* Directions: Take the listing below and write it out again exactly, skipping any picture that it holds.

* Exercise materials:
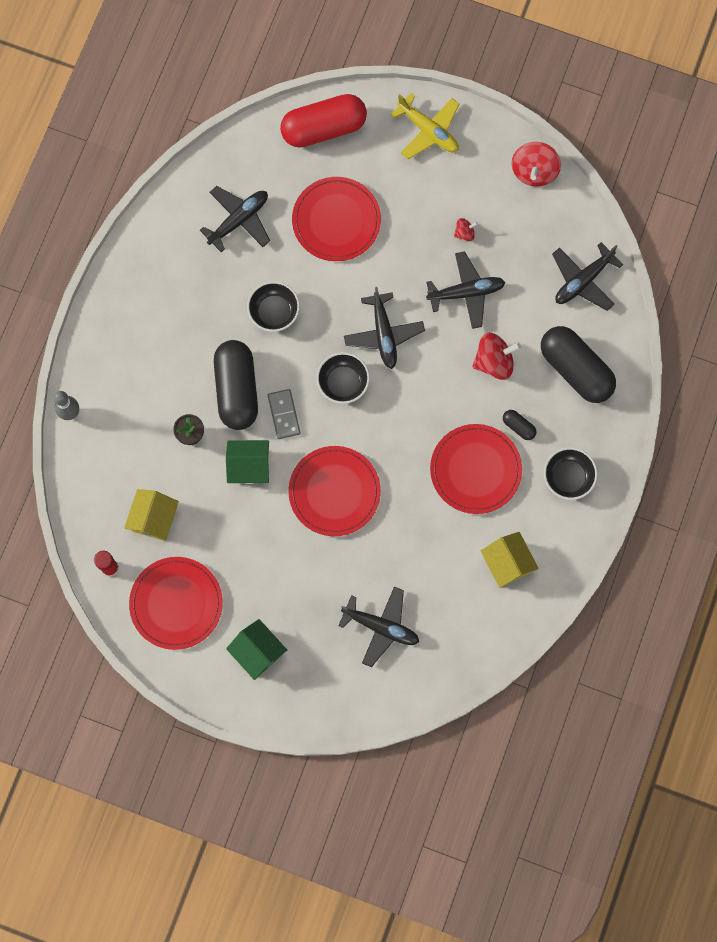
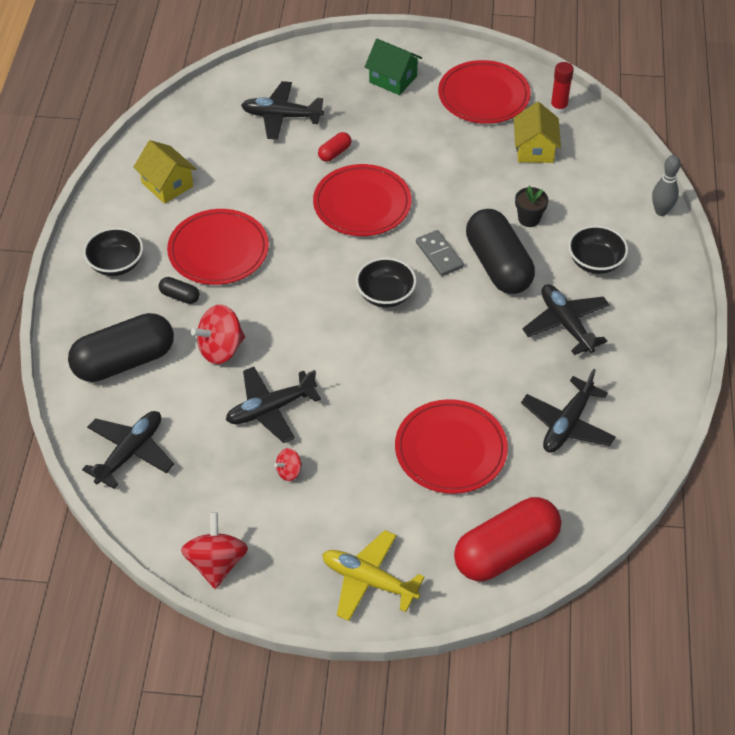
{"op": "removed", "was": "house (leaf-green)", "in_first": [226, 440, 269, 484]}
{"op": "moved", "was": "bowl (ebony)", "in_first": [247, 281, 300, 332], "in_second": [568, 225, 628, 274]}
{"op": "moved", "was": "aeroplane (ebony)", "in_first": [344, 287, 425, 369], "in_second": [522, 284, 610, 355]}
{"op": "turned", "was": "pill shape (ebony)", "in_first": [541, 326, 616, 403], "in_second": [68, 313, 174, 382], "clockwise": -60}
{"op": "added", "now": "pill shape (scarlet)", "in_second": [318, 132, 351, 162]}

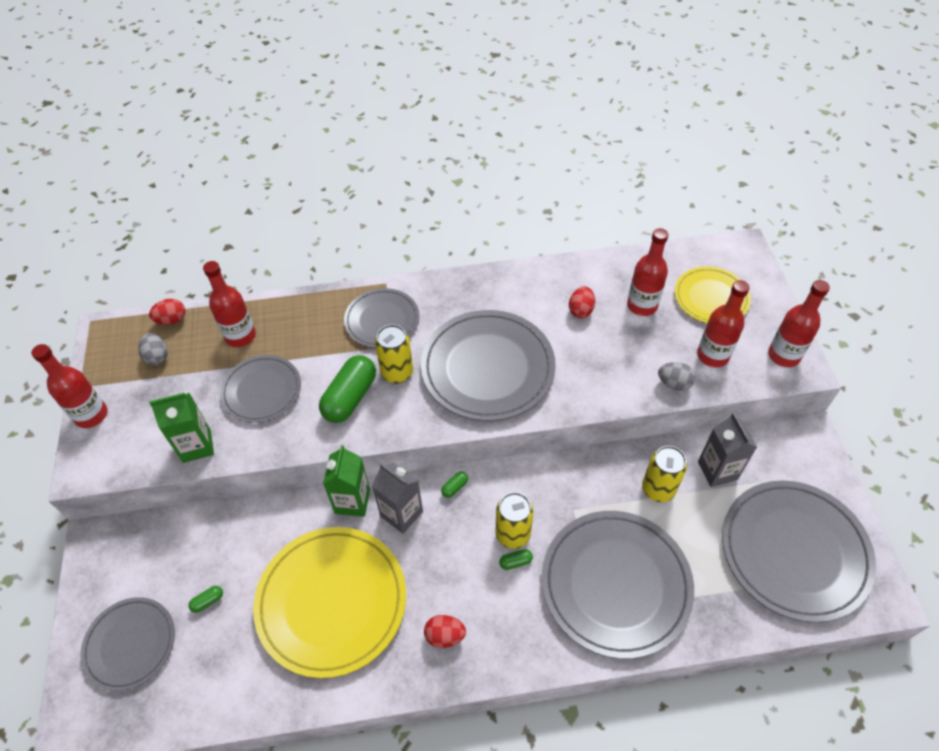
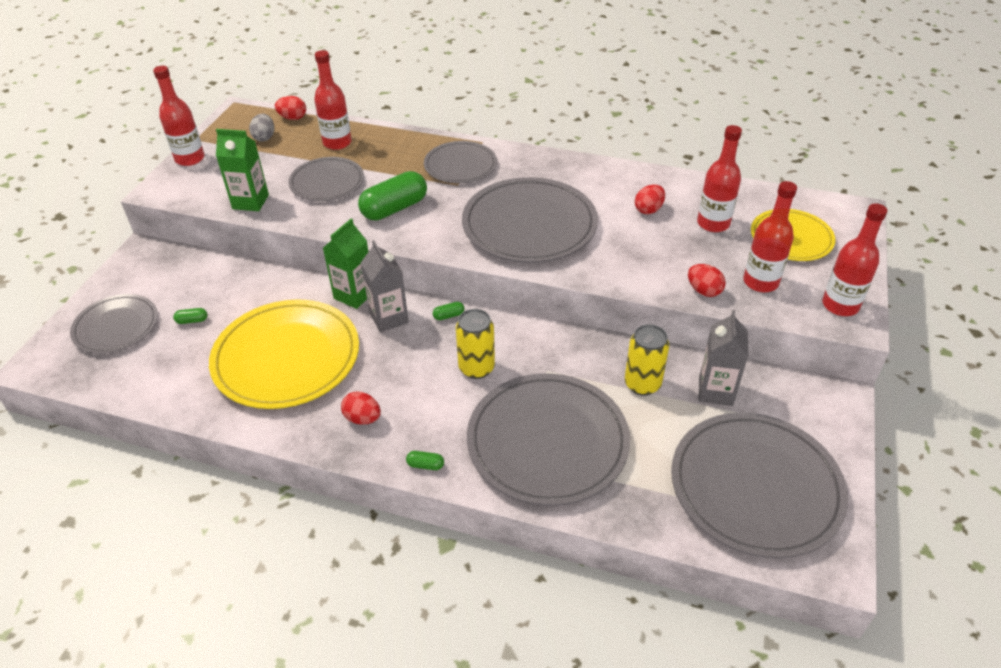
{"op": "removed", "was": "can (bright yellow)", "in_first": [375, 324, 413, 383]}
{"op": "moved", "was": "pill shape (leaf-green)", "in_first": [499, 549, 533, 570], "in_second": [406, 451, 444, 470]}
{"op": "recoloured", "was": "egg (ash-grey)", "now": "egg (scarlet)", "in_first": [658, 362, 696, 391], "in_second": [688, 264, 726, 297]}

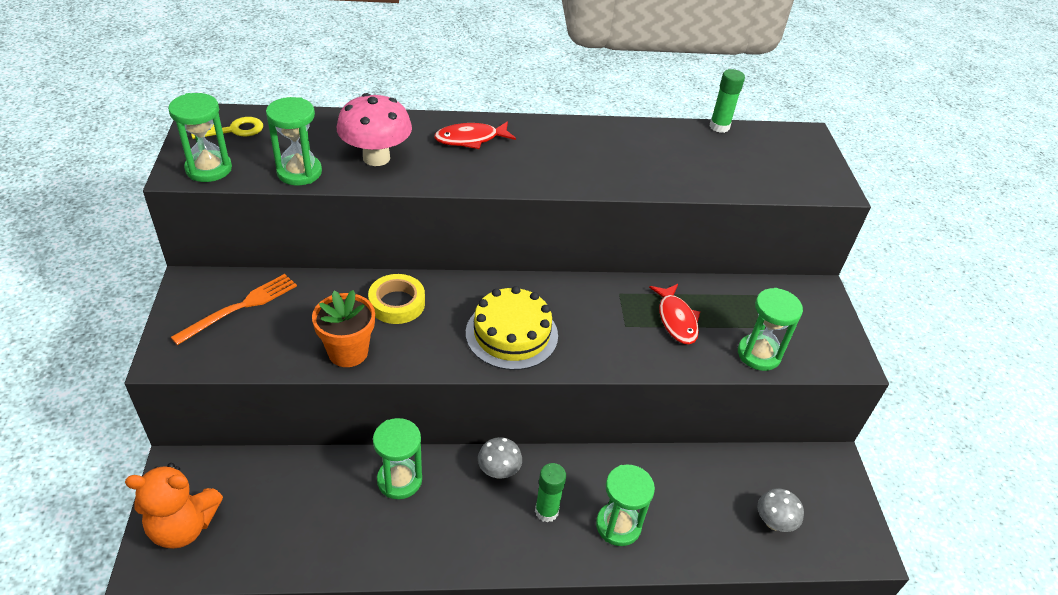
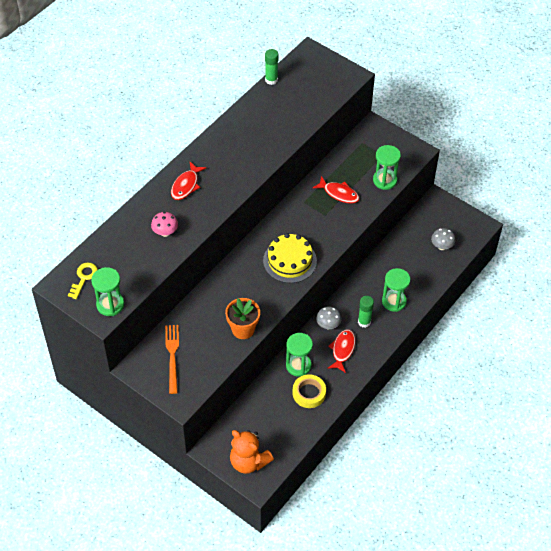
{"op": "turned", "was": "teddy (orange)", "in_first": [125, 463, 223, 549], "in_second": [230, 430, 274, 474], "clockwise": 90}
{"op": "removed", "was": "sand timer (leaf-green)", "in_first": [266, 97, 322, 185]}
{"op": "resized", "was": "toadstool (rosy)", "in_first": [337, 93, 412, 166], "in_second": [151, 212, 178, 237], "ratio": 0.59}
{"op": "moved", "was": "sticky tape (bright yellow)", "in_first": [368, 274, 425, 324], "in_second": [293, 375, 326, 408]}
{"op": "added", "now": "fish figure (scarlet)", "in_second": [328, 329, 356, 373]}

* Written answer:
{"op": "removed", "was": "house (leaf-green)", "in_first": [226, 440, 269, 484]}
{"op": "moved", "was": "bowl (ebony)", "in_first": [247, 281, 300, 332], "in_second": [568, 225, 628, 274]}
{"op": "moved", "was": "aeroplane (ebony)", "in_first": [344, 287, 425, 369], "in_second": [522, 284, 610, 355]}
{"op": "turned", "was": "pill shape (ebony)", "in_first": [541, 326, 616, 403], "in_second": [68, 313, 174, 382], "clockwise": -60}
{"op": "added", "now": "pill shape (scarlet)", "in_second": [318, 132, 351, 162]}

{"op": "removed", "was": "can (bright yellow)", "in_first": [375, 324, 413, 383]}
{"op": "moved", "was": "pill shape (leaf-green)", "in_first": [499, 549, 533, 570], "in_second": [406, 451, 444, 470]}
{"op": "recoloured", "was": "egg (ash-grey)", "now": "egg (scarlet)", "in_first": [658, 362, 696, 391], "in_second": [688, 264, 726, 297]}

{"op": "turned", "was": "teddy (orange)", "in_first": [125, 463, 223, 549], "in_second": [230, 430, 274, 474], "clockwise": 90}
{"op": "removed", "was": "sand timer (leaf-green)", "in_first": [266, 97, 322, 185]}
{"op": "resized", "was": "toadstool (rosy)", "in_first": [337, 93, 412, 166], "in_second": [151, 212, 178, 237], "ratio": 0.59}
{"op": "moved", "was": "sticky tape (bright yellow)", "in_first": [368, 274, 425, 324], "in_second": [293, 375, 326, 408]}
{"op": "added", "now": "fish figure (scarlet)", "in_second": [328, 329, 356, 373]}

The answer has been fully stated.